WHAT YOU NEED TO DO:
An exact copy of every record, with no pictures, please.

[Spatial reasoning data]

-- Opening Marker --

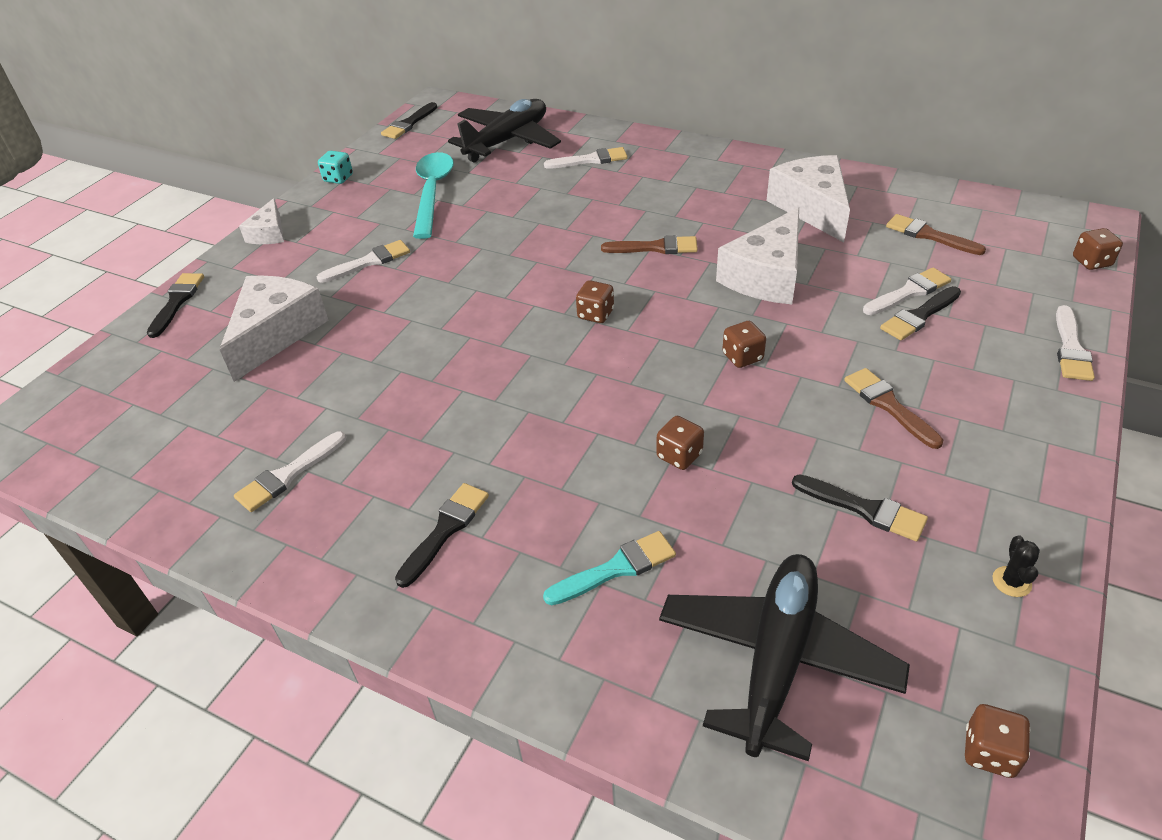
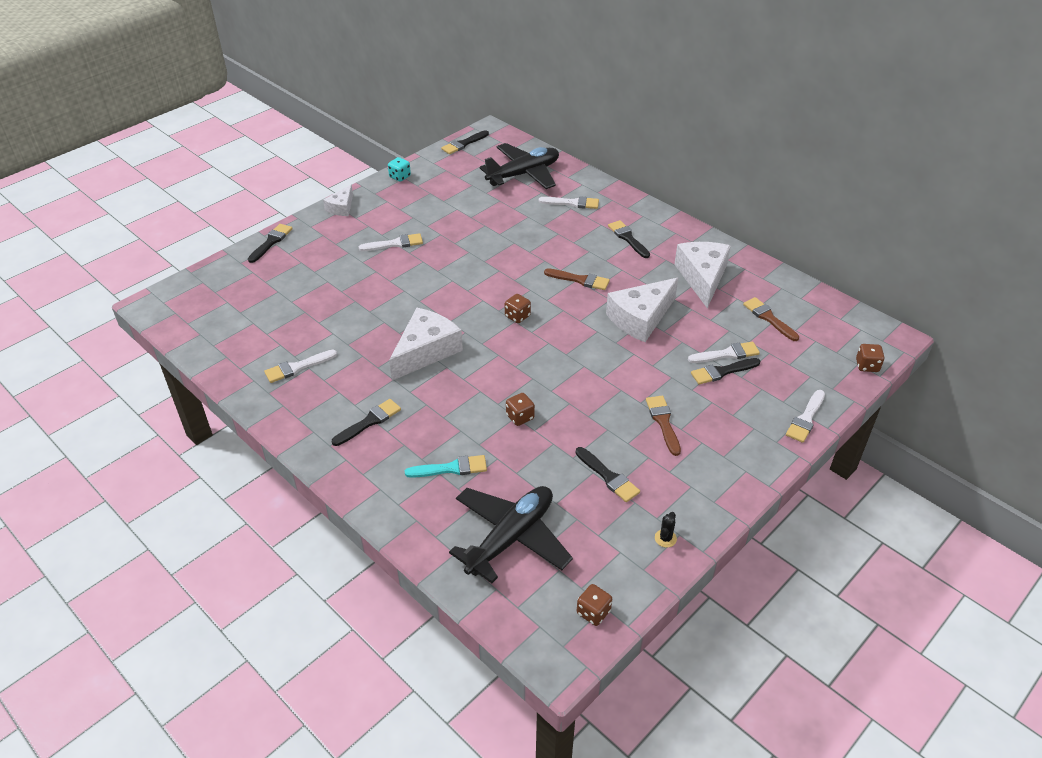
camera: 15 degrees right, 0 degrees up
(276, 333) = (321, 278): white cheese -> white cheese (426, 351)
(432, 193) = (455, 203): turquoise spoon -> none
(687, 184) = (628, 238): none -> black brush
(742, 357) = (592, 368): brown dice -> none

-- Closing Marker --

SOLVED PROBLEM:
camera: 15 degrees right, 0 degrees up
(276, 333) = (321, 278): white cheese -> white cheese (426, 351)
(432, 193) = (455, 203): turquoise spoon -> none
(687, 184) = (628, 238): none -> black brush
(742, 357) = (592, 368): brown dice -> none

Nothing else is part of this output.